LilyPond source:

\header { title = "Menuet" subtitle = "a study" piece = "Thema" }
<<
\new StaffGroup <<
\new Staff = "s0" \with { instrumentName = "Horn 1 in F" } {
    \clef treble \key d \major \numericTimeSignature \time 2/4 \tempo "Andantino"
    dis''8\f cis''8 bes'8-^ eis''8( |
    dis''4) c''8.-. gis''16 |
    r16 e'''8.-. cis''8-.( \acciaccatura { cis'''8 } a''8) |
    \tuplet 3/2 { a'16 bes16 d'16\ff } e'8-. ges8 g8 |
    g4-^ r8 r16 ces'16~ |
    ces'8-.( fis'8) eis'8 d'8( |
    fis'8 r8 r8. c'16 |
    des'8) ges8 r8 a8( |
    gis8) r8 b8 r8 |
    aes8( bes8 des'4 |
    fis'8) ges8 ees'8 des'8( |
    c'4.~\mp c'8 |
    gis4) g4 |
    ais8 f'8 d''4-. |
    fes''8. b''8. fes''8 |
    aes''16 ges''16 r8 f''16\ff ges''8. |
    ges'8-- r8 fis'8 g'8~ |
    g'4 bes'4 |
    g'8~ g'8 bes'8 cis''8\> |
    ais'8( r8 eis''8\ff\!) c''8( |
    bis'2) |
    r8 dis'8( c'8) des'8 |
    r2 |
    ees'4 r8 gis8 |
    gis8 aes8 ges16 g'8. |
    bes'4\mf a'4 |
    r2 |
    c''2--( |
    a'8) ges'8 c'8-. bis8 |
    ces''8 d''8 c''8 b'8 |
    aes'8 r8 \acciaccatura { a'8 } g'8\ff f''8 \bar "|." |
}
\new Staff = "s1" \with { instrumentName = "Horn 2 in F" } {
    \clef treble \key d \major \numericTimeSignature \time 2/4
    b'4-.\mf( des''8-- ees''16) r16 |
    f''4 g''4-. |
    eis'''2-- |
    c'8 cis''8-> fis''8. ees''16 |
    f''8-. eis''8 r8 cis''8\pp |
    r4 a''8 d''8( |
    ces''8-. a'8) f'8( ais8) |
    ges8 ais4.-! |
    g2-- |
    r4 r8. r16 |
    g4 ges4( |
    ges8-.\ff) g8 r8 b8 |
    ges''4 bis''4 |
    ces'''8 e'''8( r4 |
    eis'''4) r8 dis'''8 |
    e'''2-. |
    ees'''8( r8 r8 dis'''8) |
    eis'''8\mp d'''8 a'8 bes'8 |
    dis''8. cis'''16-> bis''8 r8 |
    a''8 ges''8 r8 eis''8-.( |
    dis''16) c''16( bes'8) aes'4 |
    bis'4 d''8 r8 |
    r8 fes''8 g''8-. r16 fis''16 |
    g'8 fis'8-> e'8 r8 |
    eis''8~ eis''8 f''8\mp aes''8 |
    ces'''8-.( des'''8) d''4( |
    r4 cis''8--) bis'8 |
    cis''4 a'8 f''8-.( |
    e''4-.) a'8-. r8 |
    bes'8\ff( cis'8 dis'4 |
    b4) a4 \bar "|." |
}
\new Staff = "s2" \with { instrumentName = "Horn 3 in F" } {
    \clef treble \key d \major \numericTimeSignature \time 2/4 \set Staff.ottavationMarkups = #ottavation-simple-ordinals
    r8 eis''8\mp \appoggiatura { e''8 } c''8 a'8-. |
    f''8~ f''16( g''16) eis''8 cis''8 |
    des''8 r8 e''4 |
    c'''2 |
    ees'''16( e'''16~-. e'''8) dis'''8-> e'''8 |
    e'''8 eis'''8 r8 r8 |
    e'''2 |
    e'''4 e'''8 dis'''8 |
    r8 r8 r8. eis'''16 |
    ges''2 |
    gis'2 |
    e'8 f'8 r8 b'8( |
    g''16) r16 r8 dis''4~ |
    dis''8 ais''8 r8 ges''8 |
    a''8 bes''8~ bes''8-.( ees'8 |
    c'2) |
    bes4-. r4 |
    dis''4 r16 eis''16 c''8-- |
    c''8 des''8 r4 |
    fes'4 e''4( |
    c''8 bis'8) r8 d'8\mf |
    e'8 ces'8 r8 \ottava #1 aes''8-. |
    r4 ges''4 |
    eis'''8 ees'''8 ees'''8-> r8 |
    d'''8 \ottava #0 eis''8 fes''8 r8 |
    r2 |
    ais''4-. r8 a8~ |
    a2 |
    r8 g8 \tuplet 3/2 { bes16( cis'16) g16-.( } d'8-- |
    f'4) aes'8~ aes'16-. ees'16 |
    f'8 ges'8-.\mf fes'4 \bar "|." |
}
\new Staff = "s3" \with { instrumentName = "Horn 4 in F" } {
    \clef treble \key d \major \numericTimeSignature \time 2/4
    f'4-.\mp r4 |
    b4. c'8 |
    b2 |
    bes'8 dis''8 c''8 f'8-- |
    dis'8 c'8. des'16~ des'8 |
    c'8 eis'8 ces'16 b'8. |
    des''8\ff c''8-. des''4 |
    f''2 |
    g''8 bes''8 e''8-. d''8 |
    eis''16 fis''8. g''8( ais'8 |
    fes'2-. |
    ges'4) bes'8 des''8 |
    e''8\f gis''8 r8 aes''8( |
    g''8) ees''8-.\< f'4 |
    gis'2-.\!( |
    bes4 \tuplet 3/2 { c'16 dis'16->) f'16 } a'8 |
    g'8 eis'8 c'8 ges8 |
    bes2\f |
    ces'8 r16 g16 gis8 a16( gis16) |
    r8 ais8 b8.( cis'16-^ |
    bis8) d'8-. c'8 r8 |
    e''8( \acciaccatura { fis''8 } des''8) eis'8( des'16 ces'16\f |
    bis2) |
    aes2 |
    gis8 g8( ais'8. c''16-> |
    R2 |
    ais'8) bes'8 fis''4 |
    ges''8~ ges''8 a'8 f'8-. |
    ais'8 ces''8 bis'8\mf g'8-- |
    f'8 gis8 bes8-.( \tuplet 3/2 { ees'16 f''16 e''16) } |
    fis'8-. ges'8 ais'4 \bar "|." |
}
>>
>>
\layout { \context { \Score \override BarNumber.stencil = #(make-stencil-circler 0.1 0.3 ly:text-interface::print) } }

=-=-=-=-=

#### [DESCRIPTION OF THE TASK]
Please report how many lines of the listing contain the string "numericTimeSignature", giving only the number.

#### [COMPLETED TASK]
4